● What you will do
Repeat precisely the span of lines below that opens with the line containing "(478, 246) = (453, 486): yellow" and closes with the line containing "(709, 284) = (170, 558): turquoise", both included.

Object state comparisons
:::
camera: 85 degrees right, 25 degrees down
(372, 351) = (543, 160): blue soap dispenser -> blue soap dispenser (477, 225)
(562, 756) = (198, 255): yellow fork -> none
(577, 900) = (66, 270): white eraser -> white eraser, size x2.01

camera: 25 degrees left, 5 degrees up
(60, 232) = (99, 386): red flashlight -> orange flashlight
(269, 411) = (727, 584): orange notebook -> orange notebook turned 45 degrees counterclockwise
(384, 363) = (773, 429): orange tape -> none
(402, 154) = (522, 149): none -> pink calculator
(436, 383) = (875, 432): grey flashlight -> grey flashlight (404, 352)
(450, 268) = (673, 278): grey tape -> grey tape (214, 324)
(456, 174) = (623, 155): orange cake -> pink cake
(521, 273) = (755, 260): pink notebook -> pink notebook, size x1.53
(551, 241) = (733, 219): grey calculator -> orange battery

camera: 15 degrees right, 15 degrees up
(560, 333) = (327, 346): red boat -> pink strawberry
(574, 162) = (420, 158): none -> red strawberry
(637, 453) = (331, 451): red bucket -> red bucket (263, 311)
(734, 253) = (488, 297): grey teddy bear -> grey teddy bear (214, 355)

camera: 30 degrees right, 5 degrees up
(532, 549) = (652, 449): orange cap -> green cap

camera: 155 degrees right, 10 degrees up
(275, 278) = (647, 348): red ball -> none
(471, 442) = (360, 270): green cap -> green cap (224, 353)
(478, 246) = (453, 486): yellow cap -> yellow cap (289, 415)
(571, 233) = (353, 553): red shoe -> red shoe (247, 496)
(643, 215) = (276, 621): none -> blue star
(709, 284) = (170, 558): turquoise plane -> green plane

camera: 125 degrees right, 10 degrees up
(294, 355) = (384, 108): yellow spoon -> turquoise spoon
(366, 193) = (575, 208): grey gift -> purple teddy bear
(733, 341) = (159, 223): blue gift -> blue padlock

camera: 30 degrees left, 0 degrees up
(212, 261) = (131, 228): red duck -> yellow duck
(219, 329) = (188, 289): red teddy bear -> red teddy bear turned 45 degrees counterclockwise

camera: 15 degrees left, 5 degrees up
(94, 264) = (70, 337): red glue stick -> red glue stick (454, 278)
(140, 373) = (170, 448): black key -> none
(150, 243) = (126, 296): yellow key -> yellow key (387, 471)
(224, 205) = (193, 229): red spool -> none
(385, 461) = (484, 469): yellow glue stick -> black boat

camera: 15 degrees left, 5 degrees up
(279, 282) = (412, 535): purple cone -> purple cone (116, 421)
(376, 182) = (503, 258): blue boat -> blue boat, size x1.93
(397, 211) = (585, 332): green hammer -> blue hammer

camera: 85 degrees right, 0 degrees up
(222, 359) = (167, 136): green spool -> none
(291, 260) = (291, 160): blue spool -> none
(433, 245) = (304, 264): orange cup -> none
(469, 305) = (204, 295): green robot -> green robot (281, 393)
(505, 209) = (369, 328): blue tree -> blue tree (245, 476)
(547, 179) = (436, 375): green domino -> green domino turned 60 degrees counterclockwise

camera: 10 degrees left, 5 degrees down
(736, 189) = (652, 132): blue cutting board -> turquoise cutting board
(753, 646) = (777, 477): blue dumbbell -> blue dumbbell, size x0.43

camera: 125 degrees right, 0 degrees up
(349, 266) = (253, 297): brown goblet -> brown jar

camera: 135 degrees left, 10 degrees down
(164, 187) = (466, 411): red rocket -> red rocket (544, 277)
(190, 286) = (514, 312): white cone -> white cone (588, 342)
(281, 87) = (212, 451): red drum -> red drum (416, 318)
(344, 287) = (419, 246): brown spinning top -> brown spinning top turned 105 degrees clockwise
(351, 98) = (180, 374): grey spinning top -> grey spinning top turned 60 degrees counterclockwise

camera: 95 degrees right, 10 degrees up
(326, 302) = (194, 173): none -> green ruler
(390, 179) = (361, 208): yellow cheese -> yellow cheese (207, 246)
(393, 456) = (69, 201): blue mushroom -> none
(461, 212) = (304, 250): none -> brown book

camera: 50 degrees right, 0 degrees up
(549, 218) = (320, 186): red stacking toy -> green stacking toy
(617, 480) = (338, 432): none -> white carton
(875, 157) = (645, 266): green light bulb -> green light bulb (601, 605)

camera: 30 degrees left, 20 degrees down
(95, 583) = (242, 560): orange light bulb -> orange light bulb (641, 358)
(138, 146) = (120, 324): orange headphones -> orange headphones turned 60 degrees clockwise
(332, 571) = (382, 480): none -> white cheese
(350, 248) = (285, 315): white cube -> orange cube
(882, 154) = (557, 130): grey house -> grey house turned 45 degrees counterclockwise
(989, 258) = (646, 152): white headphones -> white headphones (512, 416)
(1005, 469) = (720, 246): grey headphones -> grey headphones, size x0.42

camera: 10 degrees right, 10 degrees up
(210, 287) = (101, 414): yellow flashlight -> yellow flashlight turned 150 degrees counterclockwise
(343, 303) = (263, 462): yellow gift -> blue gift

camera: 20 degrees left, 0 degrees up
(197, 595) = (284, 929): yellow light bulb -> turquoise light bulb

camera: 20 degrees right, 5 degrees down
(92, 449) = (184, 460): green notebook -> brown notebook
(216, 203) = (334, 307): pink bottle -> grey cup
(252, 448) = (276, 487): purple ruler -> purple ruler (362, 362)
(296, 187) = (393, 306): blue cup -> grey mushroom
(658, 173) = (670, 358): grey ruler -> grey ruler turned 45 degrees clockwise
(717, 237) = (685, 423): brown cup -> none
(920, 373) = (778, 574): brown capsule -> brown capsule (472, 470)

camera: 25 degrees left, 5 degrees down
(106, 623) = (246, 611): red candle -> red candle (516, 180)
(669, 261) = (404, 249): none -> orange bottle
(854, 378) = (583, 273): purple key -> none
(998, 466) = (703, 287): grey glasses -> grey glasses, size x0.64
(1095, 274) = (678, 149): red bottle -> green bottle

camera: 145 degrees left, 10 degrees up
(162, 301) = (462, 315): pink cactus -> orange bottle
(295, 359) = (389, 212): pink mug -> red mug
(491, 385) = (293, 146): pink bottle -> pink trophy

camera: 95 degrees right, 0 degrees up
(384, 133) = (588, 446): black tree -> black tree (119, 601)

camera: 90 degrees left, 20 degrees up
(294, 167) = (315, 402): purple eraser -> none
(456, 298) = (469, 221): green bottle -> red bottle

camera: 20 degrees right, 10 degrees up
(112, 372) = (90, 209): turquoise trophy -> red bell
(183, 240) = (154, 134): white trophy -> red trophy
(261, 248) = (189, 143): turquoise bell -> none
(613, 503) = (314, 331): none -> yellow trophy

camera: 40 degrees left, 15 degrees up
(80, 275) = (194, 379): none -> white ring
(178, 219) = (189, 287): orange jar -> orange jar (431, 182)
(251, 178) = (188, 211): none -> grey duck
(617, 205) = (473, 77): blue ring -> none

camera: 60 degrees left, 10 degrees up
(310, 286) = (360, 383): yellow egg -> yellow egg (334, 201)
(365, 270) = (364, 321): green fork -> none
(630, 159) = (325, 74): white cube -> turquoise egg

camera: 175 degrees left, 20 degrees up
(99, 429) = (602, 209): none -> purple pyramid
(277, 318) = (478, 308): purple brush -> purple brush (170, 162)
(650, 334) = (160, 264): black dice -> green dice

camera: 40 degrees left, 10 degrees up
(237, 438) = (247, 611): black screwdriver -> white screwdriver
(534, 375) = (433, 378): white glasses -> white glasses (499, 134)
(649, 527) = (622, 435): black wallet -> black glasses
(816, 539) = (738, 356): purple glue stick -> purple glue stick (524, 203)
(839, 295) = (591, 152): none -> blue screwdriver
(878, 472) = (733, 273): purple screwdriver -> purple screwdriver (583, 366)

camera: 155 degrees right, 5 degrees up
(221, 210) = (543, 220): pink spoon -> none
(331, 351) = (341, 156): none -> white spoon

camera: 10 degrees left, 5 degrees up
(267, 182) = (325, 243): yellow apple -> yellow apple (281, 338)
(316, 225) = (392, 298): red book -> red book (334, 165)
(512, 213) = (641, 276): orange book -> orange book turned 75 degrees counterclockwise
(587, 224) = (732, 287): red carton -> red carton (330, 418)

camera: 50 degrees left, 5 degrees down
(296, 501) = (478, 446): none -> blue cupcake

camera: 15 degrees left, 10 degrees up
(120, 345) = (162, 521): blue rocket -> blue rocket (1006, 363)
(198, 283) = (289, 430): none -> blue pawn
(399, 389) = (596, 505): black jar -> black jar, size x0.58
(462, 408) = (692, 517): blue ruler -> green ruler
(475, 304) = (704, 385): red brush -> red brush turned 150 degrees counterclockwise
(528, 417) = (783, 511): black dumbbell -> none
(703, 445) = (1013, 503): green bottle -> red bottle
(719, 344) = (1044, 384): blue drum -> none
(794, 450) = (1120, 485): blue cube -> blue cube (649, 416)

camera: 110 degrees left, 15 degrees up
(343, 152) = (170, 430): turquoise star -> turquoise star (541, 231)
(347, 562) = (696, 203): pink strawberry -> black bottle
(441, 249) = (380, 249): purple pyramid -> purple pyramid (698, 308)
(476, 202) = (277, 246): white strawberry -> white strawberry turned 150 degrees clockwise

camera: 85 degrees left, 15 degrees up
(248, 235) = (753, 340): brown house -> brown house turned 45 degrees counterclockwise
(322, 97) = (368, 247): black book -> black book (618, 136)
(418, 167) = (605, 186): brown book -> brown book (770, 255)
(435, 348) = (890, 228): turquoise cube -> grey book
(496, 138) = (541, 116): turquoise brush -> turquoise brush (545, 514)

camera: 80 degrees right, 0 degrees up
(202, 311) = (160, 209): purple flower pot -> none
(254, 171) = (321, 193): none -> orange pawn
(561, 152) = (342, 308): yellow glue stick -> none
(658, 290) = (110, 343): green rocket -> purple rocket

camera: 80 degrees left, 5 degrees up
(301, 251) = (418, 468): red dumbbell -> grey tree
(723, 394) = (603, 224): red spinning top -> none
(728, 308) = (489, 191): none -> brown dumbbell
:::
● Solution to the exercise
(478, 246) = (453, 486): yellow cap -> yellow cap (289, 415)
(571, 233) = (353, 553): red shoe -> red shoe (247, 496)
(643, 215) = (276, 621): none -> blue star
(709, 284) = (170, 558): turquoise plane -> green plane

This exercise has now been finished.